> [DATA EXTRACT]:
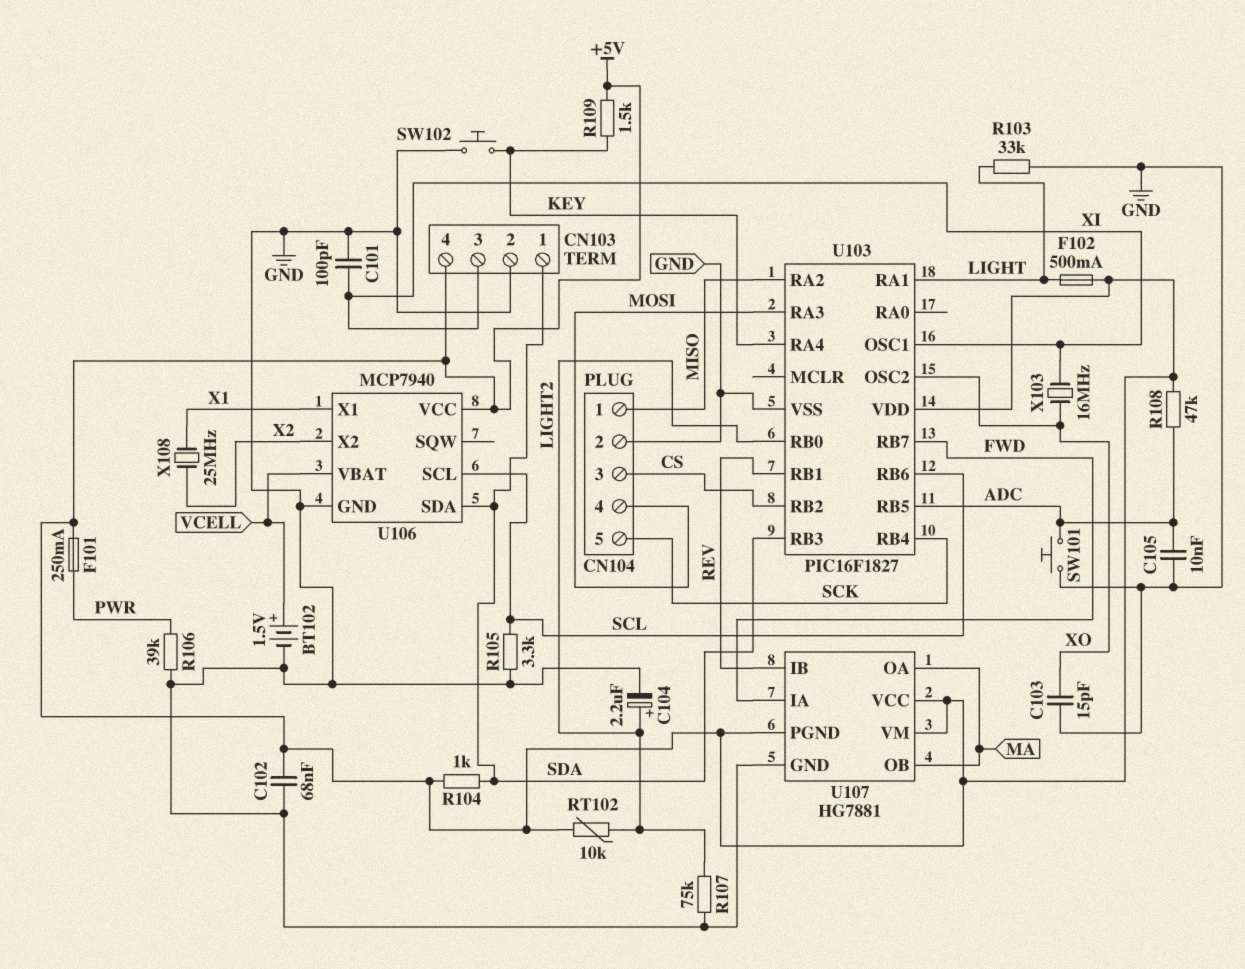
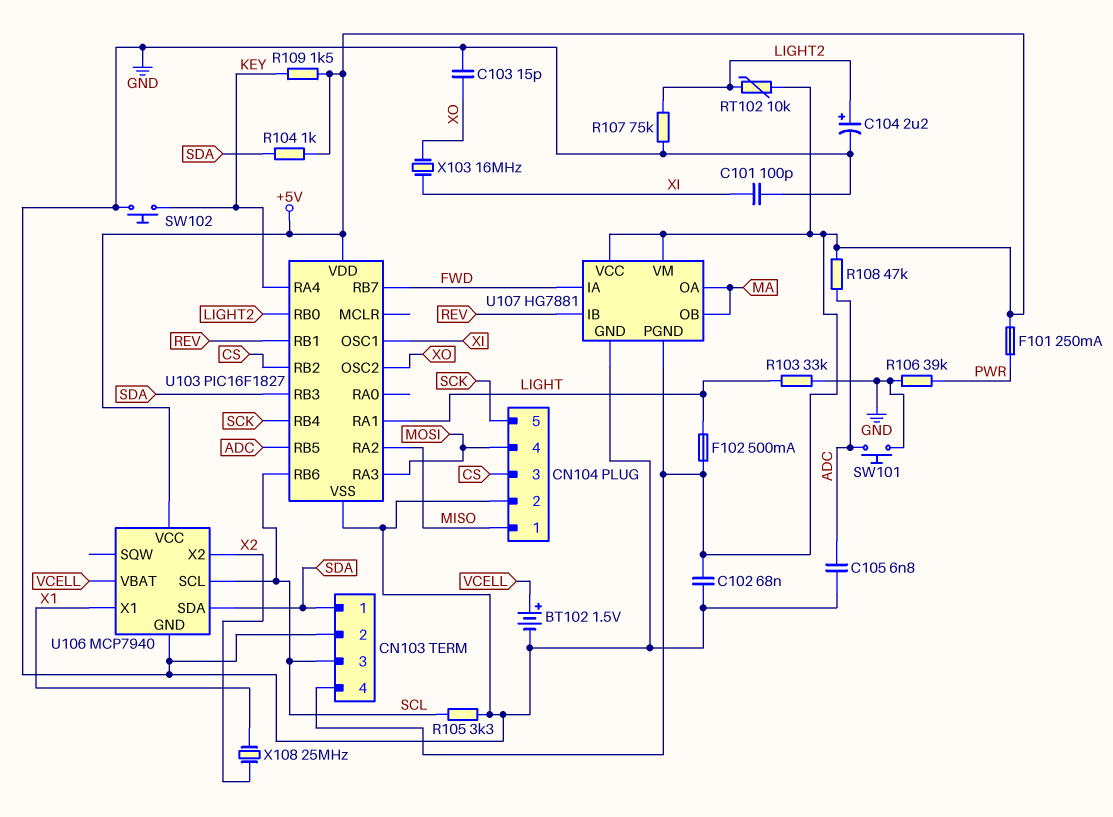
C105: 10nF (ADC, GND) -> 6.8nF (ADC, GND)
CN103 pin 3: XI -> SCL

...

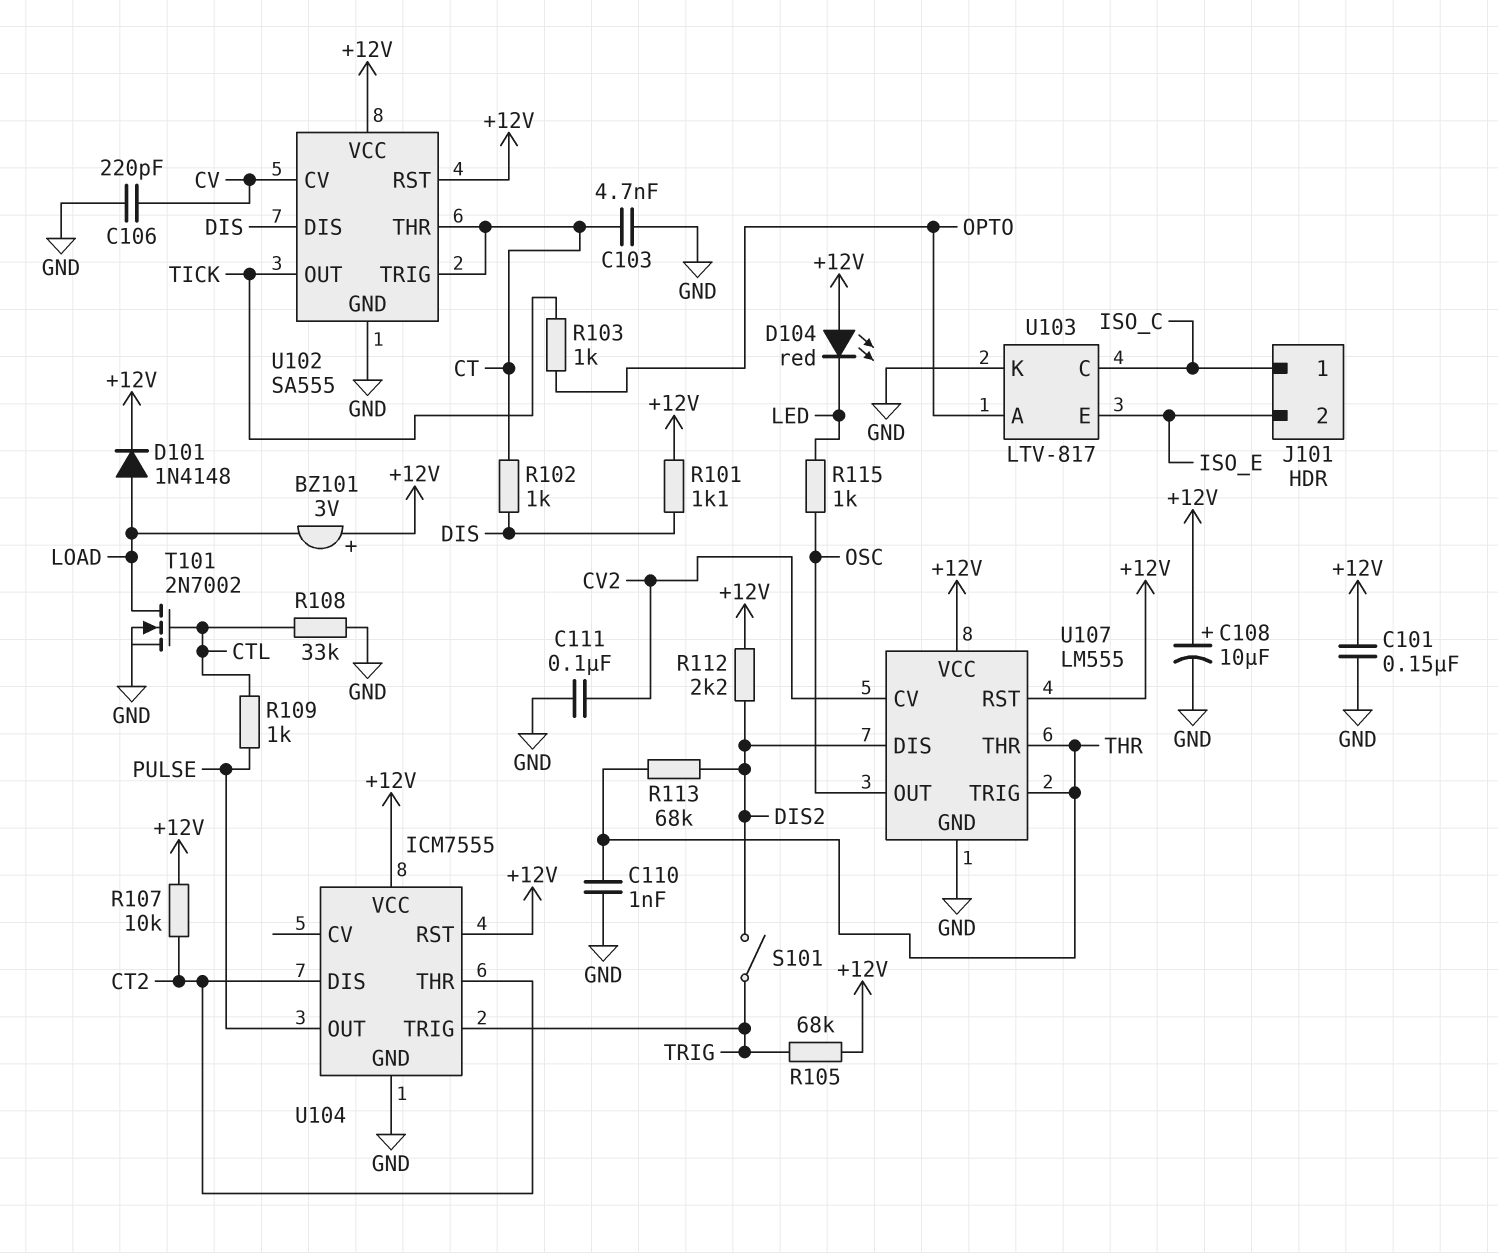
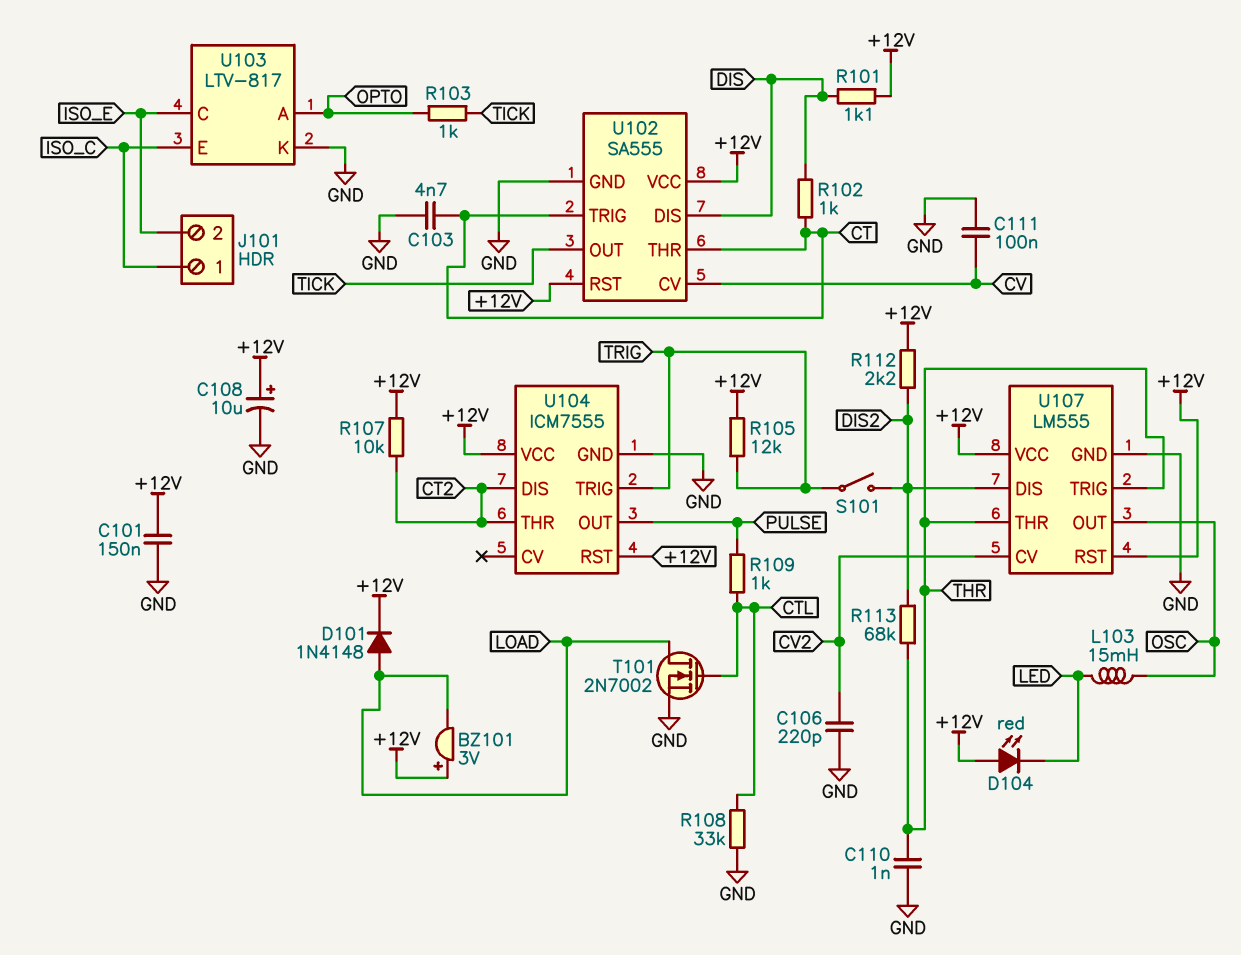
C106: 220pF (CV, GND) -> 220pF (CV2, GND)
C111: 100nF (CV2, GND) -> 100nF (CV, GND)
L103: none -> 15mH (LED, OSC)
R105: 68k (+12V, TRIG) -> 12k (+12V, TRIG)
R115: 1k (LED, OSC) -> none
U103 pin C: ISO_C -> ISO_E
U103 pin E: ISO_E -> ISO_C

> [ACTIVITY]: Each line of the listing above that includes the word "none" should be copied.

> [ANSWER TO THIS TASK]:
L103: none -> 15mH (LED, OSC)
R115: 1k (LED, OSC) -> none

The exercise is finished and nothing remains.